WORK ITEM: Everything in the listing should be copied exactly, save for the pictures.

++++

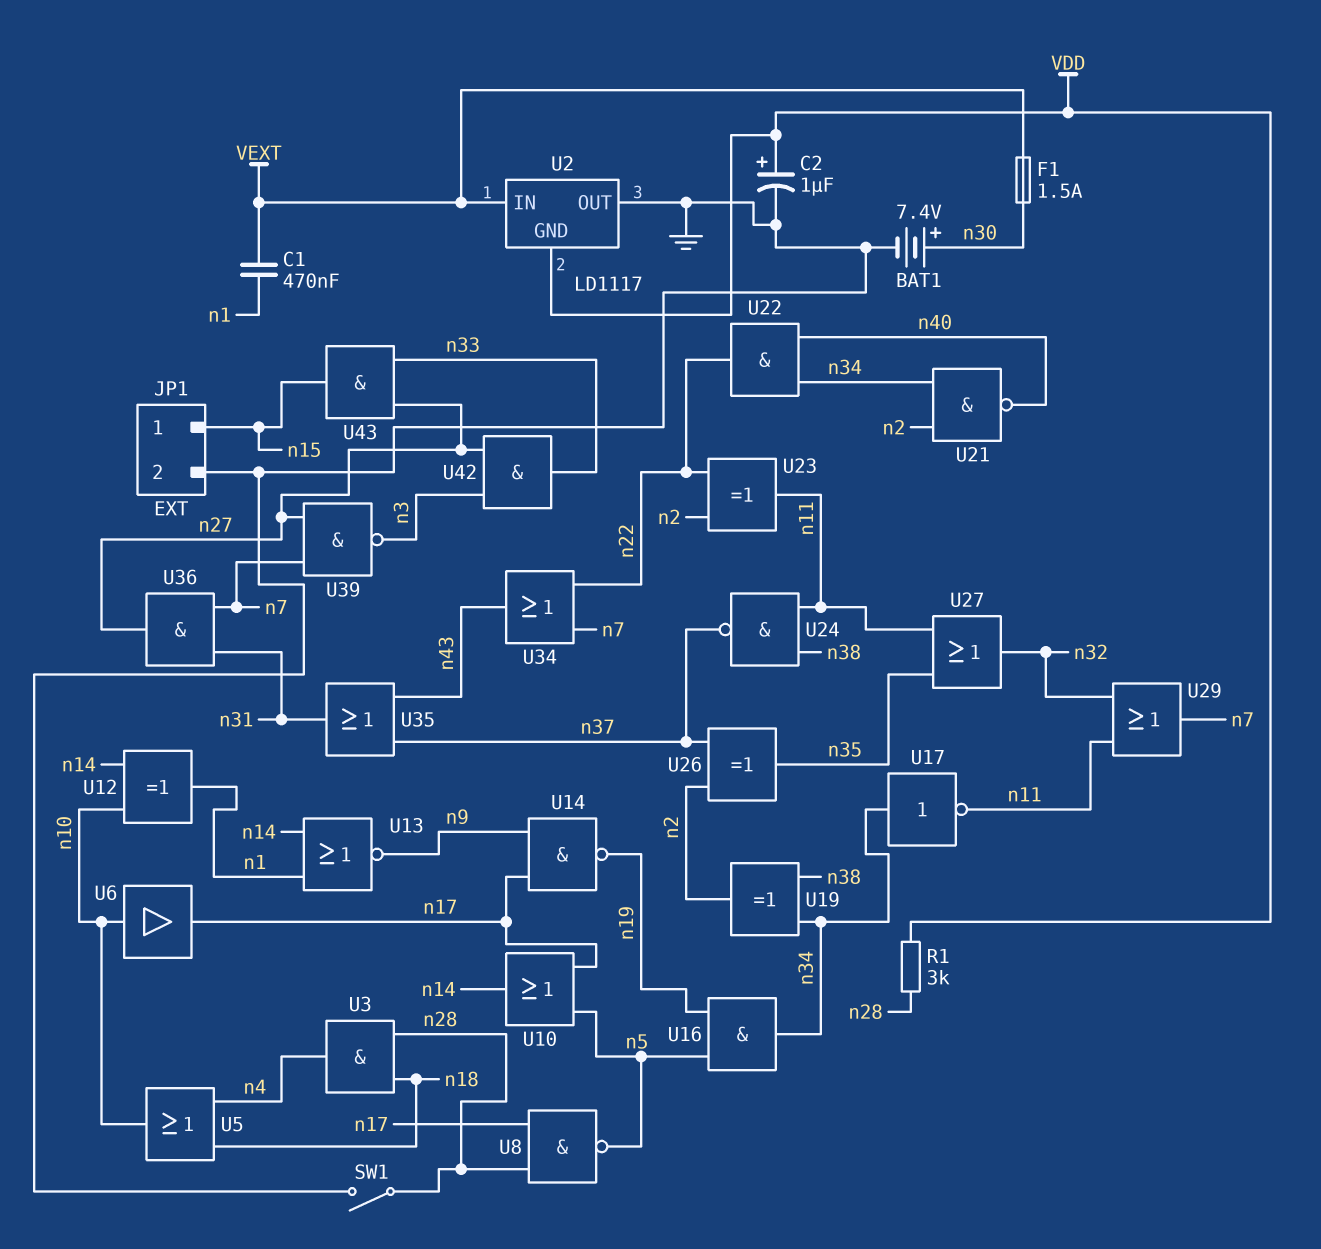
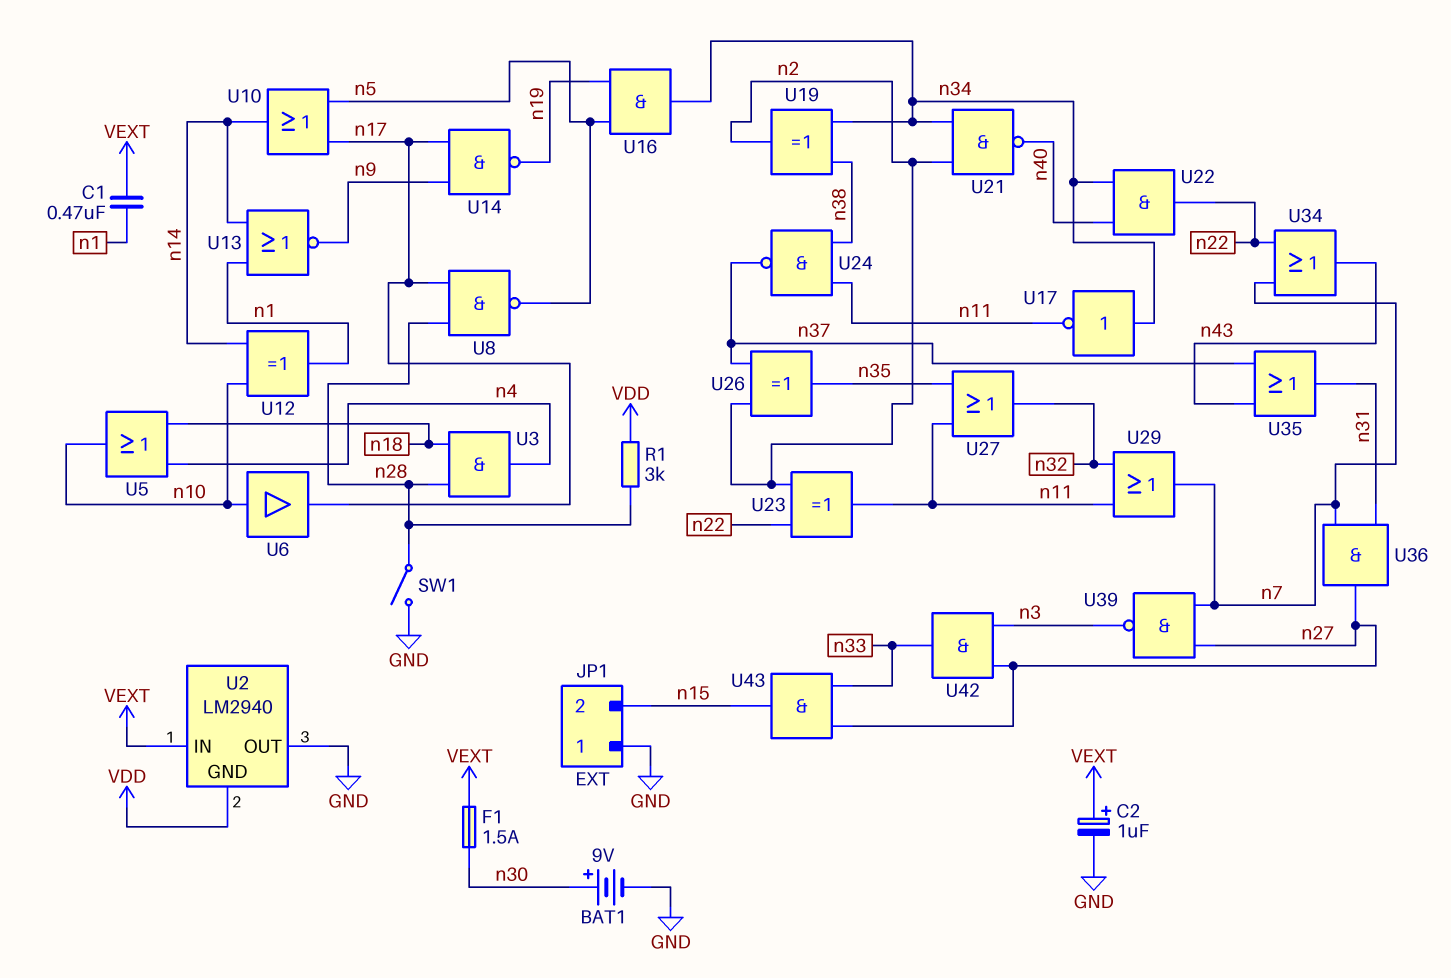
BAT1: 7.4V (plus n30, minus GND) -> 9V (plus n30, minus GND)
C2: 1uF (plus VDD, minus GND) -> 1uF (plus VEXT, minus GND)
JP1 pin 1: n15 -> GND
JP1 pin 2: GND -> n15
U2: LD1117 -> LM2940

++++

OUTPUT OF THE TASK:
BAT1: 7.4V (plus n30, minus GND) -> 9V (plus n30, minus GND)
C2: 1uF (plus VDD, minus GND) -> 1uF (plus VEXT, minus GND)
JP1 pin 1: n15 -> GND
JP1 pin 2: GND -> n15
U2: LD1117 -> LM2940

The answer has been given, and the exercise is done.